● **Objectif**: Relevez toutes les lignes ci-dessous qui contiennent le mot « arrow ». Les majuscules et les minuscules comptent.

/---

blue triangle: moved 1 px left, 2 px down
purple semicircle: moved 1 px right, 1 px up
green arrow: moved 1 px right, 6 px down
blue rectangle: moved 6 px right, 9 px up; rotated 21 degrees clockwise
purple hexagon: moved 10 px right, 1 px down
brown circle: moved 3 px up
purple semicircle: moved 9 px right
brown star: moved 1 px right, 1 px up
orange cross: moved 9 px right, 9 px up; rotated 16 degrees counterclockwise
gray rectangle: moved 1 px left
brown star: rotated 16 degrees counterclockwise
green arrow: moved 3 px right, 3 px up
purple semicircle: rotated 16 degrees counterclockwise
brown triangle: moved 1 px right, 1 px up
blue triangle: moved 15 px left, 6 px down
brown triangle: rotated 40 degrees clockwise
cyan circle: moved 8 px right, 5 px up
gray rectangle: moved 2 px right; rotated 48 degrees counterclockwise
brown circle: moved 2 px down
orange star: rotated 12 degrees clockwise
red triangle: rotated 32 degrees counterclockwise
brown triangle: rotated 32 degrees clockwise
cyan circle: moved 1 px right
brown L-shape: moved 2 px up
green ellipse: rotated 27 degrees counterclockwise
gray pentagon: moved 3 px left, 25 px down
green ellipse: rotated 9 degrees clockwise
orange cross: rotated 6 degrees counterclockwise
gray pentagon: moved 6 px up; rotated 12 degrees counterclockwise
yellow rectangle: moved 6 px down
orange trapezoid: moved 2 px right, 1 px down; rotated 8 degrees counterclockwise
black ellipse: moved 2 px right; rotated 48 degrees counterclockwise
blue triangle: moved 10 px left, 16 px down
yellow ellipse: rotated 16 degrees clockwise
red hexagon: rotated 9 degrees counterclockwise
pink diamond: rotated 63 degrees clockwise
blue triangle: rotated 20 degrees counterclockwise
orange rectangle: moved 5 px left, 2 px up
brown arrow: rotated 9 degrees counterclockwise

\---

● **Bonne réponse**:
green arrow: moved 1 px right, 6 px down
green arrow: moved 3 px right, 3 px up
brown arrow: rotated 9 degrees counterclockwise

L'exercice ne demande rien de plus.